— TRY IT —
Check each line of the listing below for the string "brick", then copy every line that has it.

— DATA TO USE —
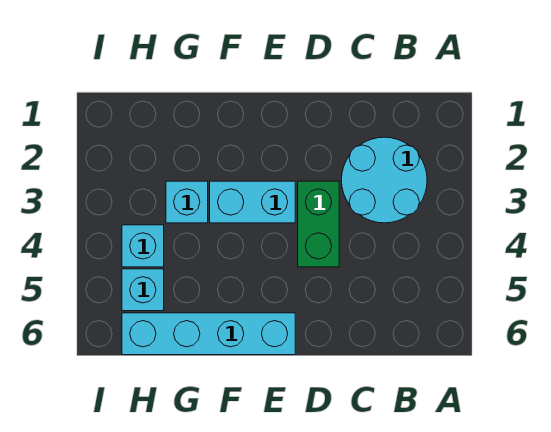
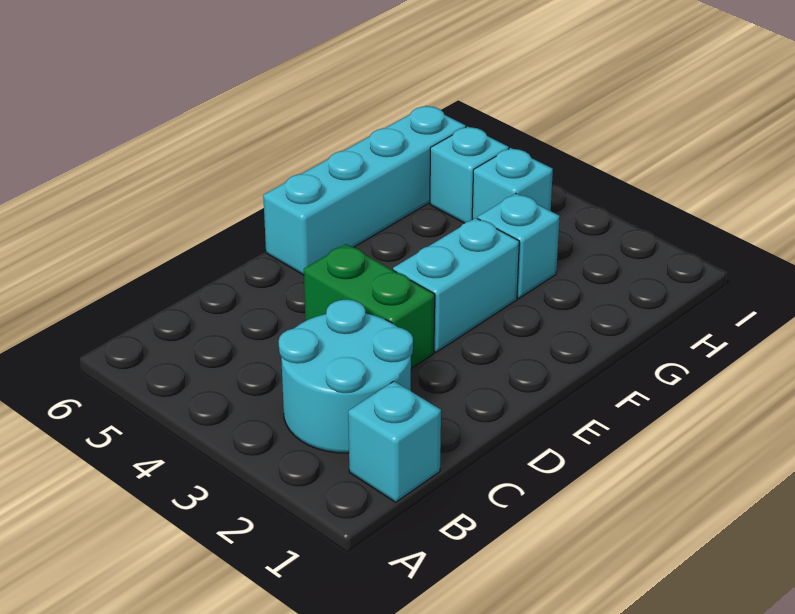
none -> cyan brick B1 level 1

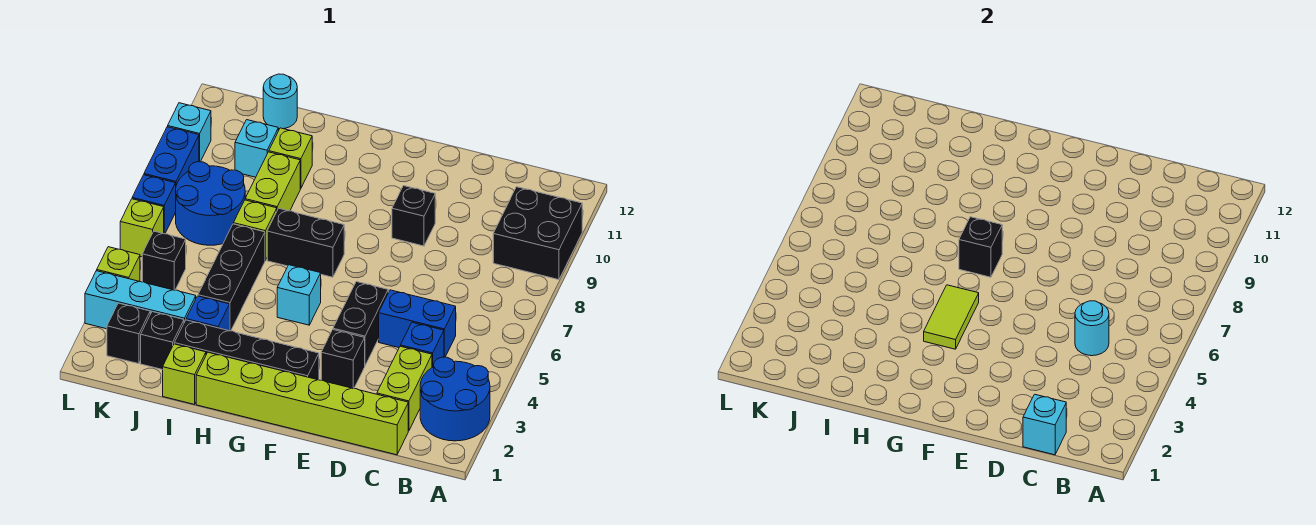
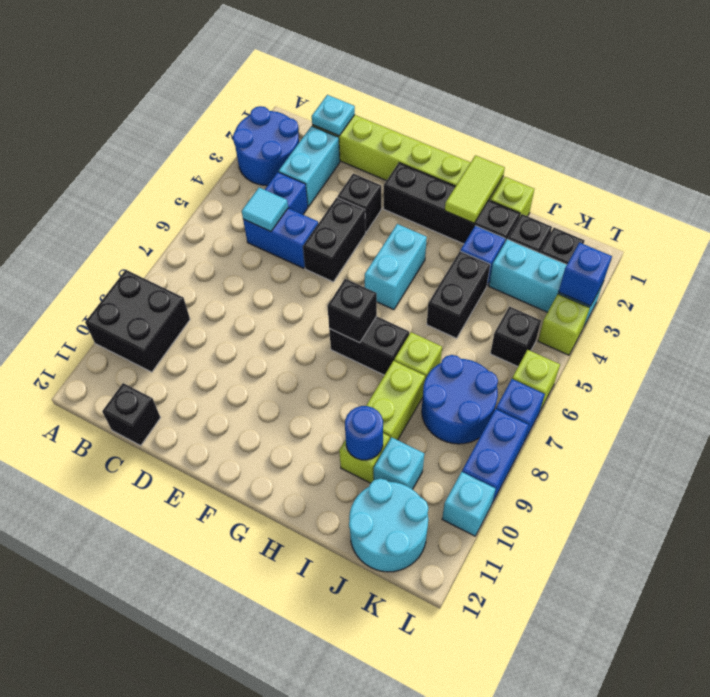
cyan brick C1 level 2 -> cyan plate C1 level 2
lime brick C2:C3 level 1 -> cyan brick C2:C3 level 1
cyan round brick C5 level 2 -> cyan tile C5 level 2
black brick E9 level 1 -> black brick C12 level 1
lime tile G4:G5 level 2 -> lime tile H1:H2 level 2
cyan brick G5 level 1 -> cyan brick G4:G5 level 1
black brick I4:I6 level 1 -> black brick I4:I5 level 1
none -> blue round brick I10 level 2
cyan round brick J12 level 1 -> cyan round brick J11:K12 level 1
none -> blue brick L3 level 2

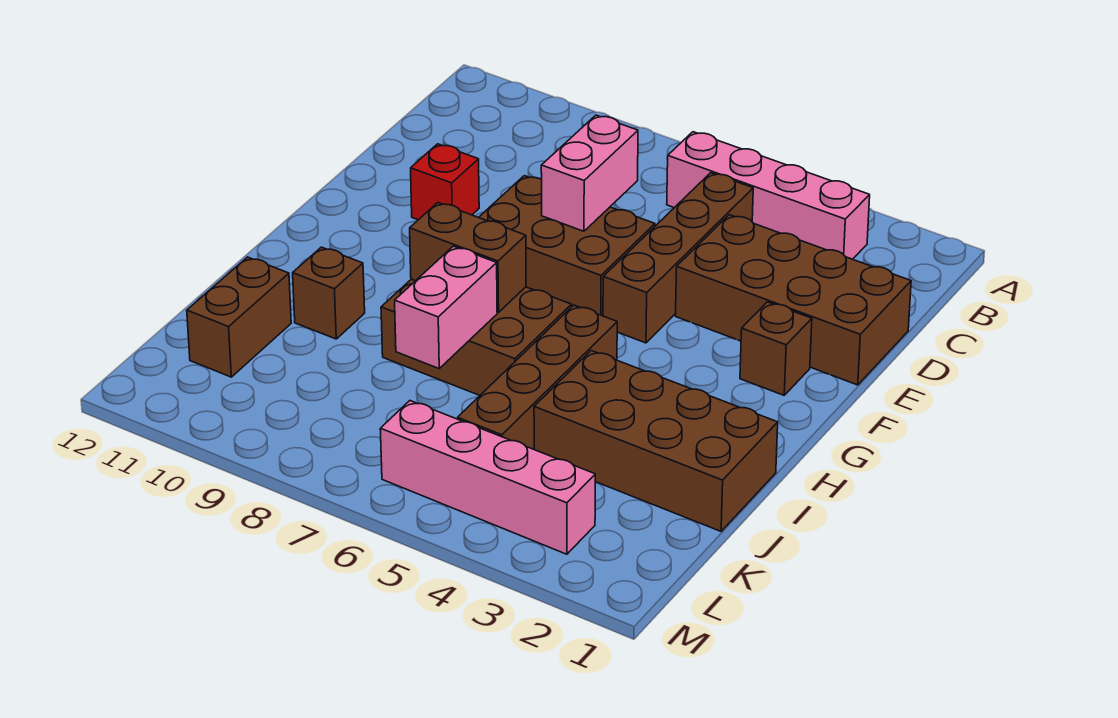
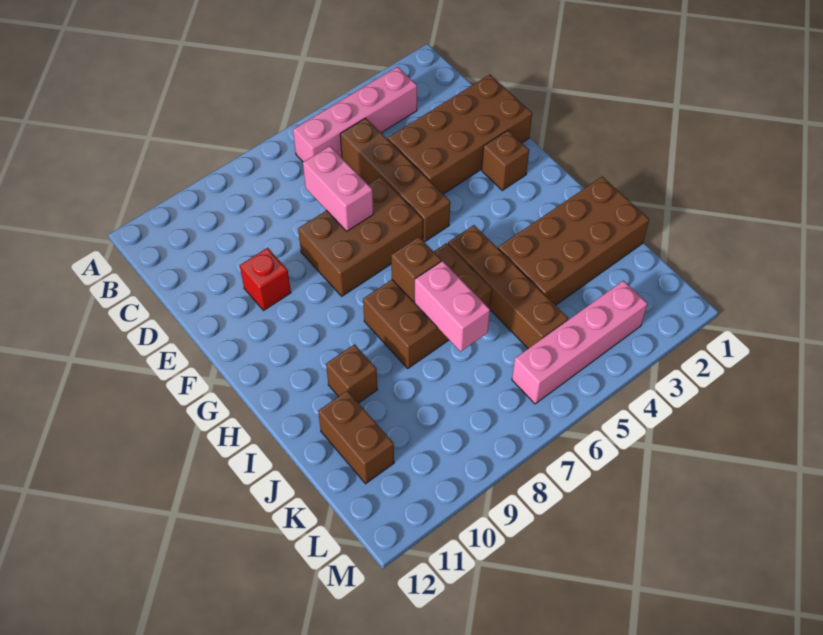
brown brick H7:H8 level 2 -> brown brick H7 level 2

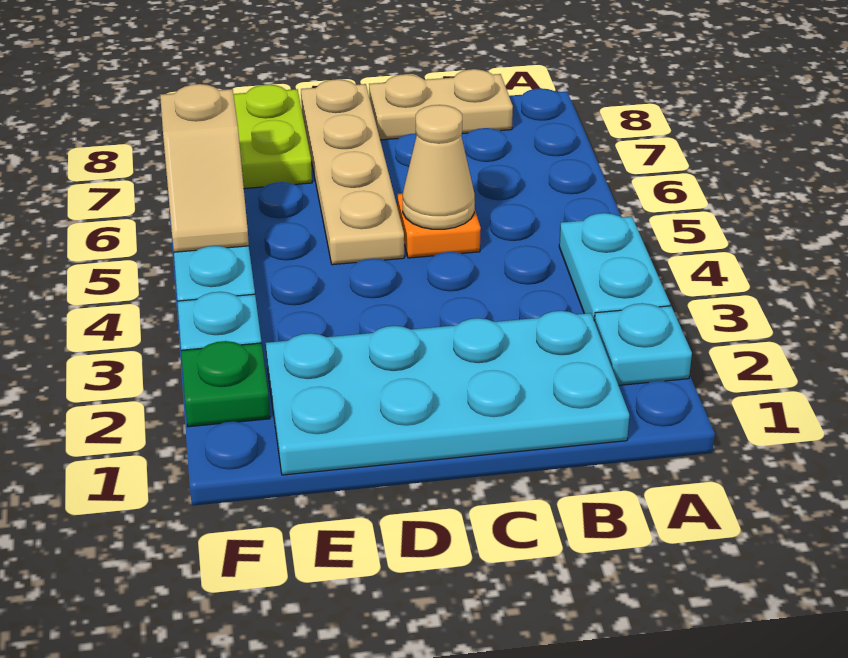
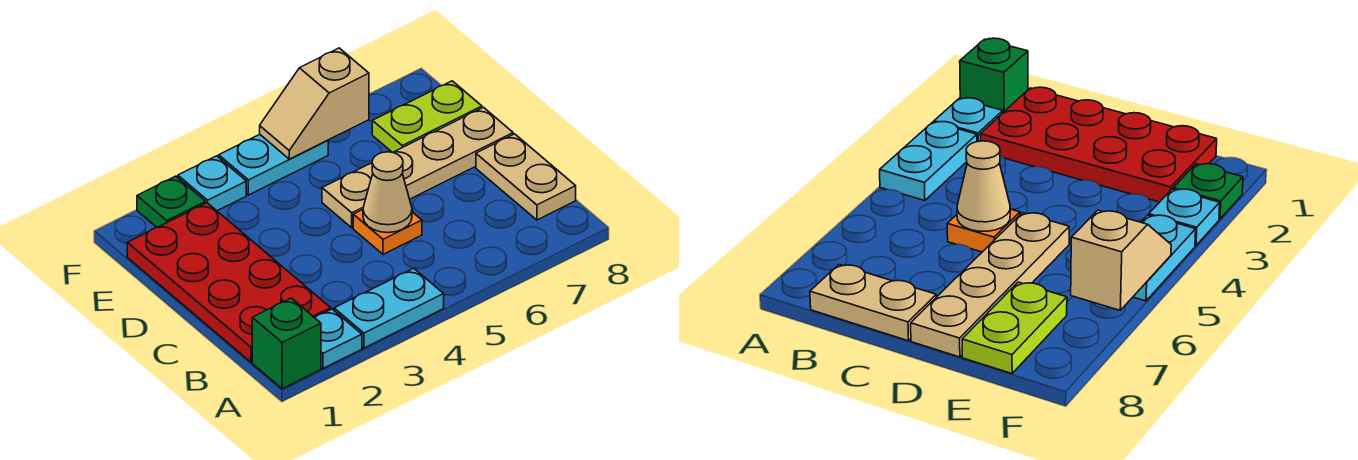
none -> green brick A1 level 1
cyan plate B1:E2 level 1 -> red plate B1:E2 level 1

— OUTPUT —
none -> cyan brick B1 level 1
cyan brick C1 level 2 -> cyan plate C1 level 2
lime brick C2:C3 level 1 -> cyan brick C2:C3 level 1
cyan round brick C5 level 2 -> cyan tile C5 level 2
black brick E9 level 1 -> black brick C12 level 1
cyan brick G5 level 1 -> cyan brick G4:G5 level 1
black brick I4:I6 level 1 -> black brick I4:I5 level 1
none -> blue round brick I10 level 2
cyan round brick J12 level 1 -> cyan round brick J11:K12 level 1
none -> blue brick L3 level 2
brown brick H7:H8 level 2 -> brown brick H7 level 2
none -> green brick A1 level 1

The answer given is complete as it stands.